## Directions
Up to and including the line containing "(497, 134) = (937, 361): blue", set down each line of the entries below exactly, starting from the first, and leave out the rest.

Stored items

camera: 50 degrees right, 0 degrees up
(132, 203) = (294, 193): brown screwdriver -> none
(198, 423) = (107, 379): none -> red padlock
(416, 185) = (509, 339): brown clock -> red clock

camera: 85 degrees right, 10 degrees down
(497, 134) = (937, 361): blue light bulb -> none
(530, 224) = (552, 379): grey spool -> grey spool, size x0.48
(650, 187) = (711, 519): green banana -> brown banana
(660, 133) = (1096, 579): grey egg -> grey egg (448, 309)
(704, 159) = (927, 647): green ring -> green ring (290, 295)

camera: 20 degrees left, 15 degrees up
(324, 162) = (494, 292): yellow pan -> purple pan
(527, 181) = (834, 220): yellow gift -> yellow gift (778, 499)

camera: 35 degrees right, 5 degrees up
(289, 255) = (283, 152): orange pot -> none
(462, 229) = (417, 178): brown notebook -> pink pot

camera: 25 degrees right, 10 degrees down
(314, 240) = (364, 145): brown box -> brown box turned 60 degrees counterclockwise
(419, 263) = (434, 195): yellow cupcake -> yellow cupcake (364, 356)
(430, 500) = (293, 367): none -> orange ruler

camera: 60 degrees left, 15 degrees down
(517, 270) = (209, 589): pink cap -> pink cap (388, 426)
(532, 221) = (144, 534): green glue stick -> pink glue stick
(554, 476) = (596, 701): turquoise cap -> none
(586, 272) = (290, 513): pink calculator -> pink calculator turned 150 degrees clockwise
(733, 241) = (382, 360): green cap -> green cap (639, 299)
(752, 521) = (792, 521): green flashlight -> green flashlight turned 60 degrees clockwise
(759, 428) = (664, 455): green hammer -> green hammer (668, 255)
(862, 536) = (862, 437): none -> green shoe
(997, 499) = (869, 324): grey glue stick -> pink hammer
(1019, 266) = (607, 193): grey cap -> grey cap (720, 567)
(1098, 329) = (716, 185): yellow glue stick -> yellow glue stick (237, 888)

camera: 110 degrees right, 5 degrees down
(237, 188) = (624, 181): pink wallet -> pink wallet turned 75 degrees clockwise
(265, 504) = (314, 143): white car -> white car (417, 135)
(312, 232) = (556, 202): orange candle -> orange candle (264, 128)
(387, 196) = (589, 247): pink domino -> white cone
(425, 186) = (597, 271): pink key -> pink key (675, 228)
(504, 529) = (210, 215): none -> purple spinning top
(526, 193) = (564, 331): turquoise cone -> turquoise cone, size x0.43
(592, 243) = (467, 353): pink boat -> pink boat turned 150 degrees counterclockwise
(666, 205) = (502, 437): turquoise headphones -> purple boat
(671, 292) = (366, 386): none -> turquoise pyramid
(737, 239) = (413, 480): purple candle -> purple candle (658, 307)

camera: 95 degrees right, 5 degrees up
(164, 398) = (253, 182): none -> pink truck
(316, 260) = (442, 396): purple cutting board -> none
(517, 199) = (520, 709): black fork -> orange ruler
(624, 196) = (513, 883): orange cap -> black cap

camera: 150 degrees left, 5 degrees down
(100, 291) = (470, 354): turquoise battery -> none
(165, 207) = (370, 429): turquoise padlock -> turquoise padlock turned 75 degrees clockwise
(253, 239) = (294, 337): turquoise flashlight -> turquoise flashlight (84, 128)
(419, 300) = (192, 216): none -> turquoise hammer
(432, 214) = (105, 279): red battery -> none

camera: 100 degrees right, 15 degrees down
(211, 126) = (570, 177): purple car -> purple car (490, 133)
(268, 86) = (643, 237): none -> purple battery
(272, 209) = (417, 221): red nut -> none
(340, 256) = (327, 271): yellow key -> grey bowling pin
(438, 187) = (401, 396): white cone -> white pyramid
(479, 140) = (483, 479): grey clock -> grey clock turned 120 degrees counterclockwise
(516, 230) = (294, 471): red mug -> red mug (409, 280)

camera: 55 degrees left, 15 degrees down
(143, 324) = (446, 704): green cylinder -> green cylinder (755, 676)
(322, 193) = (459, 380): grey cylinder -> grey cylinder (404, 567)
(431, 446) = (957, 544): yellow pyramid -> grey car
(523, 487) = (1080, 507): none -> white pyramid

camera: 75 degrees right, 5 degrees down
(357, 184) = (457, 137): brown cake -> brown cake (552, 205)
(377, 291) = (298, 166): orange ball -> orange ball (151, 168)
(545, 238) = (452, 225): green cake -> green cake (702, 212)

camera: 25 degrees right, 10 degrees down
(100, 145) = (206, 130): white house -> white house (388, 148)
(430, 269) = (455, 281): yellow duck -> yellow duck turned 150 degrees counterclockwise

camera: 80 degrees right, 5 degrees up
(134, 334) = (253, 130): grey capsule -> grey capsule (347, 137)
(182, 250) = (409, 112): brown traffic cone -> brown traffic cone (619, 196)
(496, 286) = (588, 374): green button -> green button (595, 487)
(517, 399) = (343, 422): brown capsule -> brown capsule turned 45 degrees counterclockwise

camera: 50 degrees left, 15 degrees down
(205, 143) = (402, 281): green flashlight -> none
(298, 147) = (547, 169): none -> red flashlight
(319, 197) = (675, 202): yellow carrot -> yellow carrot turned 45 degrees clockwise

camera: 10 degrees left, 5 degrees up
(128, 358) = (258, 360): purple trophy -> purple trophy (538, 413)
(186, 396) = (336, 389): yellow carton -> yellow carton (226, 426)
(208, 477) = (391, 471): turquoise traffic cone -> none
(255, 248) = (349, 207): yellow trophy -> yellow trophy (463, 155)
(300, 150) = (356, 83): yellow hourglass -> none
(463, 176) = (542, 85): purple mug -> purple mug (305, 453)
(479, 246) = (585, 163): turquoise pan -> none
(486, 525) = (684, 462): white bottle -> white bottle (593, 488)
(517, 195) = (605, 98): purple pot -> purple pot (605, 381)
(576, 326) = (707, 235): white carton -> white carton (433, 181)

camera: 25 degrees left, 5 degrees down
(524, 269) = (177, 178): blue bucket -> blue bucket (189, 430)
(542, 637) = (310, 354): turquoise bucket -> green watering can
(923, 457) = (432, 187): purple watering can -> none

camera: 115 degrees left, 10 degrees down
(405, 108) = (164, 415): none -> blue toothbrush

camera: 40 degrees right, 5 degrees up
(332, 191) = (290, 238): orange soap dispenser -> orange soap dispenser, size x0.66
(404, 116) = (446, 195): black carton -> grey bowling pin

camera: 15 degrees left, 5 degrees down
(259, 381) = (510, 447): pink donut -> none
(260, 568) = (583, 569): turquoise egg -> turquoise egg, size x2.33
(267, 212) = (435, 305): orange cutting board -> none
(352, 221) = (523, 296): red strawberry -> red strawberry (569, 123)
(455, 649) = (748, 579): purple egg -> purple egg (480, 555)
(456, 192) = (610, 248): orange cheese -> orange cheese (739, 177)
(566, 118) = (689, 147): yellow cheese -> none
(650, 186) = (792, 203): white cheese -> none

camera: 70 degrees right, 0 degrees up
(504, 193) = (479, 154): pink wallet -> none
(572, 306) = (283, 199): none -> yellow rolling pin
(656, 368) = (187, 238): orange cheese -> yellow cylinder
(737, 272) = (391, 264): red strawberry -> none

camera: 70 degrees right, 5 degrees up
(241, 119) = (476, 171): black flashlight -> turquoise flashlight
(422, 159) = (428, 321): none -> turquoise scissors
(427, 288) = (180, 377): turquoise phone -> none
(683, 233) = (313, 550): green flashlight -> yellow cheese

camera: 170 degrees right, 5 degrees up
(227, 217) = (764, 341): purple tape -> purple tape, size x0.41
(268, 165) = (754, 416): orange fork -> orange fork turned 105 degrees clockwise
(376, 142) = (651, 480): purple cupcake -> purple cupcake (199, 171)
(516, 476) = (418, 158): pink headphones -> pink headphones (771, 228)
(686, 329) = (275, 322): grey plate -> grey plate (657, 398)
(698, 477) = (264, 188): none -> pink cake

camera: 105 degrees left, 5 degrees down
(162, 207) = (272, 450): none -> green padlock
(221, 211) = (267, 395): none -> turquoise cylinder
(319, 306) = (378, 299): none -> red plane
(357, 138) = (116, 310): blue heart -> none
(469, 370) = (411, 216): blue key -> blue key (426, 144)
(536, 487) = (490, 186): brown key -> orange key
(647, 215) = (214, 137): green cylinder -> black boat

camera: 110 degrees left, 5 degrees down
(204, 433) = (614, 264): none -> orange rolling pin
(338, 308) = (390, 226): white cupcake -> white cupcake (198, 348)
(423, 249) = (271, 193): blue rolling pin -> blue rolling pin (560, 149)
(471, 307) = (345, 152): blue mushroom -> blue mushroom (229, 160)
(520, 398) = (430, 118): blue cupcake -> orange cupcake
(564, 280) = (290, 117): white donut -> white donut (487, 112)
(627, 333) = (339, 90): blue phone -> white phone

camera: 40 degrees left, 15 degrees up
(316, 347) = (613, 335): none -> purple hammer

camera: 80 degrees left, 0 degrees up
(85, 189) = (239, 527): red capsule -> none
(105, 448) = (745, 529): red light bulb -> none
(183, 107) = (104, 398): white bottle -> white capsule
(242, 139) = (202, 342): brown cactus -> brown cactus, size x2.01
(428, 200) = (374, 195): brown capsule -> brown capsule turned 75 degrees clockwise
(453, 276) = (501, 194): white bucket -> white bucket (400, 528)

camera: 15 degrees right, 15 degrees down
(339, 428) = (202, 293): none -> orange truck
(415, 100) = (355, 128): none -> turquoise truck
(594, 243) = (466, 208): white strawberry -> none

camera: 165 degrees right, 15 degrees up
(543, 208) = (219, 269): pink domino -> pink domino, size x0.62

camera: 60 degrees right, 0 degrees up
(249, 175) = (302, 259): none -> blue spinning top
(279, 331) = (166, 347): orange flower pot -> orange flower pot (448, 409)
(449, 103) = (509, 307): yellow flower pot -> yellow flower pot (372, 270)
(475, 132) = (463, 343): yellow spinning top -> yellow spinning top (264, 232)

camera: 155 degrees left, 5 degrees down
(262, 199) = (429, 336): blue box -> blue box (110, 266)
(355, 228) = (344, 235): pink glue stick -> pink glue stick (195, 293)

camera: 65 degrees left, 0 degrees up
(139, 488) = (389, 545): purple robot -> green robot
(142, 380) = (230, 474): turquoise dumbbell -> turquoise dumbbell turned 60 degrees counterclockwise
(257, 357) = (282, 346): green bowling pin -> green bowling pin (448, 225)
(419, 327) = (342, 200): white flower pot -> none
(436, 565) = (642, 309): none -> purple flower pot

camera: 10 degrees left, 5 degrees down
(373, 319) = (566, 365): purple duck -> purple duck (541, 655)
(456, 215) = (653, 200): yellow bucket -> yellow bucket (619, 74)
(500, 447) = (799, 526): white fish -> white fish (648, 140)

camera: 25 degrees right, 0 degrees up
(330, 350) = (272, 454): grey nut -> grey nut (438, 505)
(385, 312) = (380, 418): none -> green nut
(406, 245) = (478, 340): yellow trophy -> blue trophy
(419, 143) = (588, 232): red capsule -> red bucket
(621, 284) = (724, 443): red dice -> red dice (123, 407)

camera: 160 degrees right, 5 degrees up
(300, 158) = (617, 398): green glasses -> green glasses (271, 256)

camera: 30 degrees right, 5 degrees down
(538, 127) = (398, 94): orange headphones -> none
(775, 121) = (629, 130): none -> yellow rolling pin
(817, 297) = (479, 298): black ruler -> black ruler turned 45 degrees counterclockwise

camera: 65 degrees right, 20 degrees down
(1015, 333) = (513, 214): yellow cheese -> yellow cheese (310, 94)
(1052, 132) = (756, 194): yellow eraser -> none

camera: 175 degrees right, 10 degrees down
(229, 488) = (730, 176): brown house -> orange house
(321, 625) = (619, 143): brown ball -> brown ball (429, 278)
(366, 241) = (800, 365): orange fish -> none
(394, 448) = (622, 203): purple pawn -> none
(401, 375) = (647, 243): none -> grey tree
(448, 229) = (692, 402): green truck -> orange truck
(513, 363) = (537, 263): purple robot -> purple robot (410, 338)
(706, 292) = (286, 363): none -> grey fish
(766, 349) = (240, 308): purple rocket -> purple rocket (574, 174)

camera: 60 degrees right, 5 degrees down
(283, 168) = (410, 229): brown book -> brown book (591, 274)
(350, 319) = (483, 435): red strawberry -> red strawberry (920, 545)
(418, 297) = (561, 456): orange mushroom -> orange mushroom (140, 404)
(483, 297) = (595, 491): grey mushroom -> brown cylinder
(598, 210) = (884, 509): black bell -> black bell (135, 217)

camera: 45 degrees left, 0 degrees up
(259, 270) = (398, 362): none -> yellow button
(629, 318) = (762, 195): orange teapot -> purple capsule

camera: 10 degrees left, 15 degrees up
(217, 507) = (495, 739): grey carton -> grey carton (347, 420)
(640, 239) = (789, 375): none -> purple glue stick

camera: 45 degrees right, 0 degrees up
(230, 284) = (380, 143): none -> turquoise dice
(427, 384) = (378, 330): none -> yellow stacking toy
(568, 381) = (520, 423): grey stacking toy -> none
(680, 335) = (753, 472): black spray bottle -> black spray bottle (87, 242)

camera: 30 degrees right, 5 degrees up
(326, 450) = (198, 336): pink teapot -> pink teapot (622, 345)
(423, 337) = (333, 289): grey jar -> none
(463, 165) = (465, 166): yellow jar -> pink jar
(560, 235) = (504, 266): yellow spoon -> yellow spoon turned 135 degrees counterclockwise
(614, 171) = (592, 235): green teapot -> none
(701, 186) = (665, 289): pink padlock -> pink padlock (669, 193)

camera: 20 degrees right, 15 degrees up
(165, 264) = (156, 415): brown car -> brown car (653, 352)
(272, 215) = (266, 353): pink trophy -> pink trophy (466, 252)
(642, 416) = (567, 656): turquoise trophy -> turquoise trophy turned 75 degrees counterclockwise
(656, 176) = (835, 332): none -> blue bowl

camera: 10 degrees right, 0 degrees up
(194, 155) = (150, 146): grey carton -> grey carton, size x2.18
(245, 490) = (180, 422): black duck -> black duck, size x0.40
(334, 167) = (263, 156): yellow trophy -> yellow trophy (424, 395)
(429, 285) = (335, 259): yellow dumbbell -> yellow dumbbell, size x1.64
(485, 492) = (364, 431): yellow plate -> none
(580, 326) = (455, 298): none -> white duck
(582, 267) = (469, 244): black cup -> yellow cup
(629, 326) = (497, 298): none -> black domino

## Task solution
camera: 50 degrees right, 0 degrees up
(132, 203) = (294, 193): brown screwdriver -> none
(198, 423) = (107, 379): none -> red padlock
(416, 185) = (509, 339): brown clock -> red clock

camera: 85 degrees right, 10 degrees down
(497, 134) = (937, 361): blue light bulb -> none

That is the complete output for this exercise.